- **Problem description**: Each entry below must be given again word for word, with no pictures.

==== Data for review

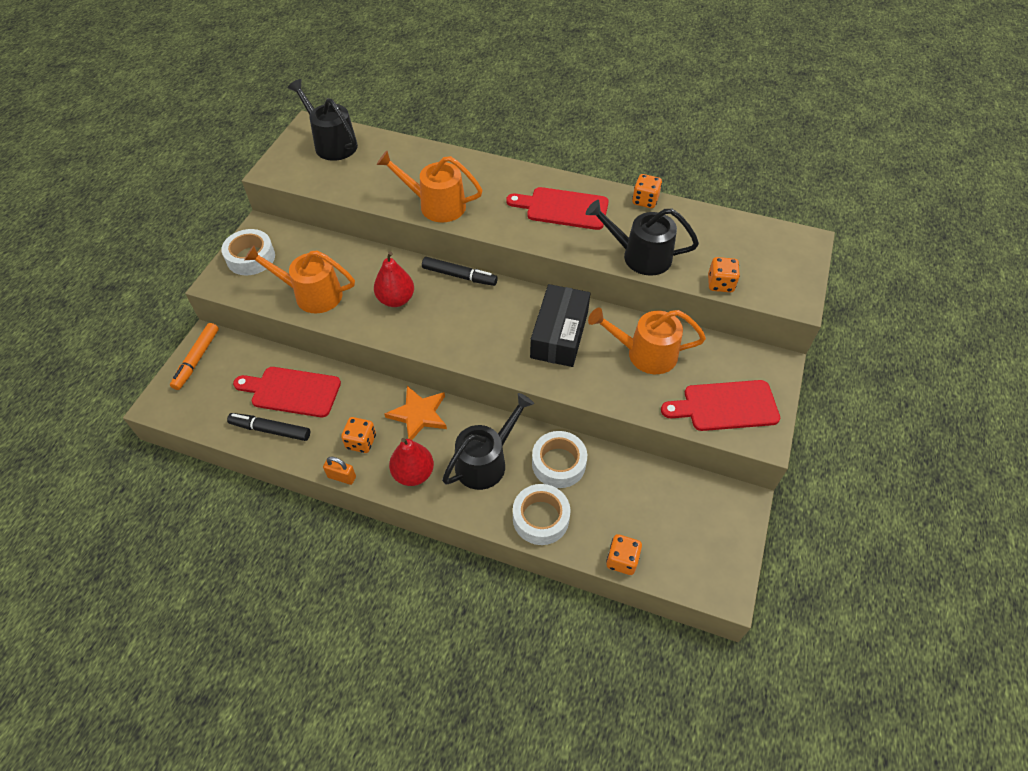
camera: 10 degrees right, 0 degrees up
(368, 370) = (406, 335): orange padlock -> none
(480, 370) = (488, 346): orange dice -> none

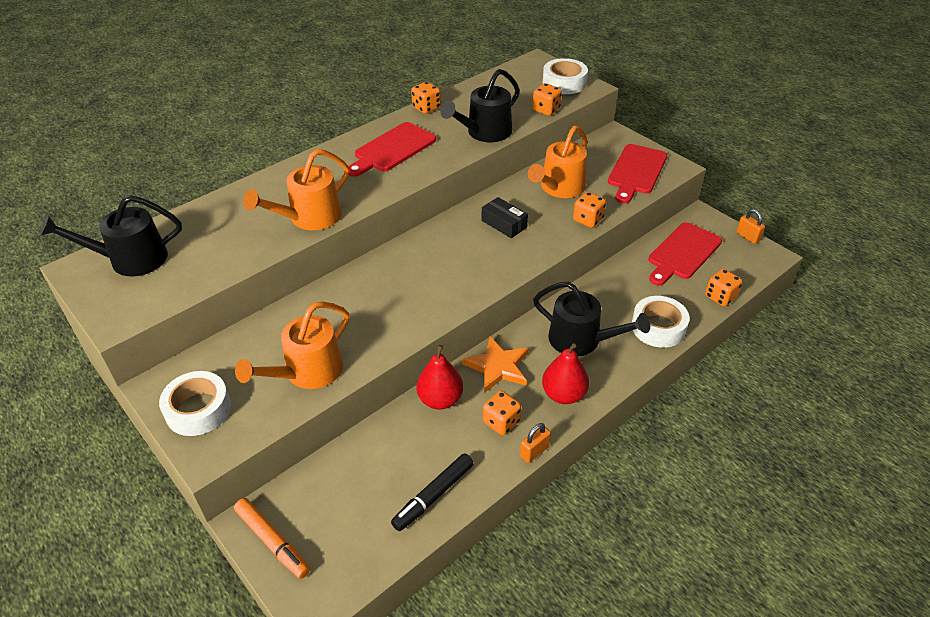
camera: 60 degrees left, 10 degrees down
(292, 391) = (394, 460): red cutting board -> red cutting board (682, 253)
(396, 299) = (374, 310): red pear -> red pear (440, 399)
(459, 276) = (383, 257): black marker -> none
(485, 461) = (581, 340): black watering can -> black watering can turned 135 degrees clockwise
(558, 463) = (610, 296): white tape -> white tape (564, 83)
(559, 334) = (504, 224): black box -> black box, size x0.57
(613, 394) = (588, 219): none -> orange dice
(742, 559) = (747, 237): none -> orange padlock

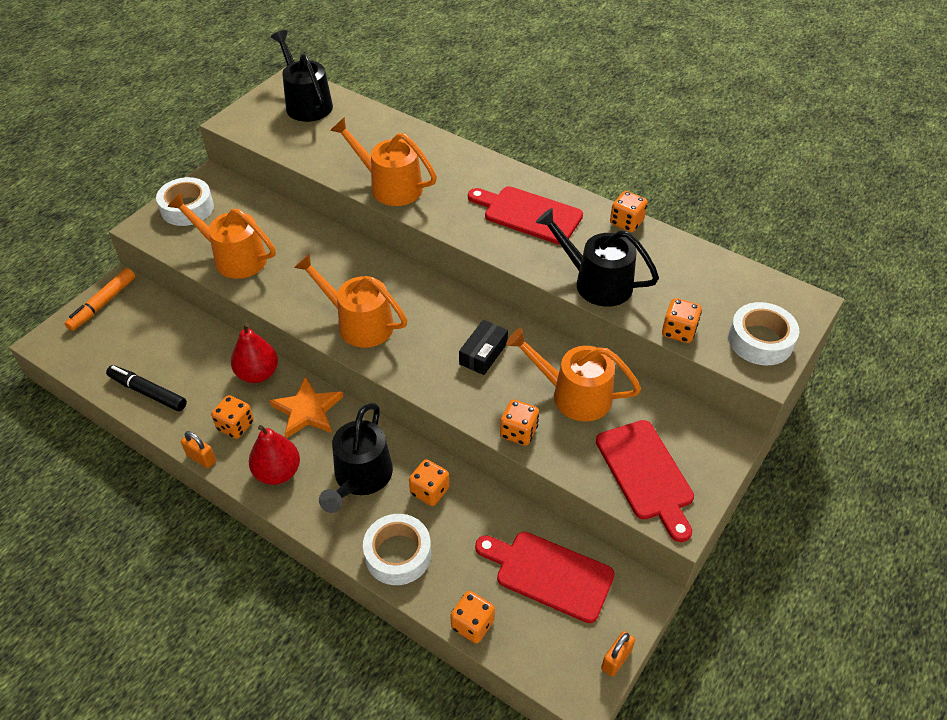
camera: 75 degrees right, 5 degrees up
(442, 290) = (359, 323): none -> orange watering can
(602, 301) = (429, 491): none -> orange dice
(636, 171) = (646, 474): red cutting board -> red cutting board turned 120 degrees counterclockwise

========

- **Response**:
camera: 10 degrees right, 0 degrees up
(368, 370) = (406, 335): orange padlock -> none
(480, 370) = (488, 346): orange dice -> none

camera: 60 degrees left, 10 degrees down
(292, 391) = (394, 460): red cutting board -> red cutting board (682, 253)
(396, 299) = (374, 310): red pear -> red pear (440, 399)
(459, 276) = (383, 257): black marker -> none
(485, 461) = (581, 340): black watering can -> black watering can turned 135 degrees clockwise
(558, 463) = (610, 296): white tape -> white tape (564, 83)
(559, 334) = (504, 224): black box -> black box, size x0.57
(613, 394) = (588, 219): none -> orange dice
(742, 559) = (747, 237): none -> orange padlock

camera: 75 degrees right, 5 degrees up
(442, 290) = (359, 323): none -> orange watering can
(602, 301) = (429, 491): none -> orange dice
(636, 171) = (646, 474): red cutting board -> red cutting board turned 120 degrees counterclockwise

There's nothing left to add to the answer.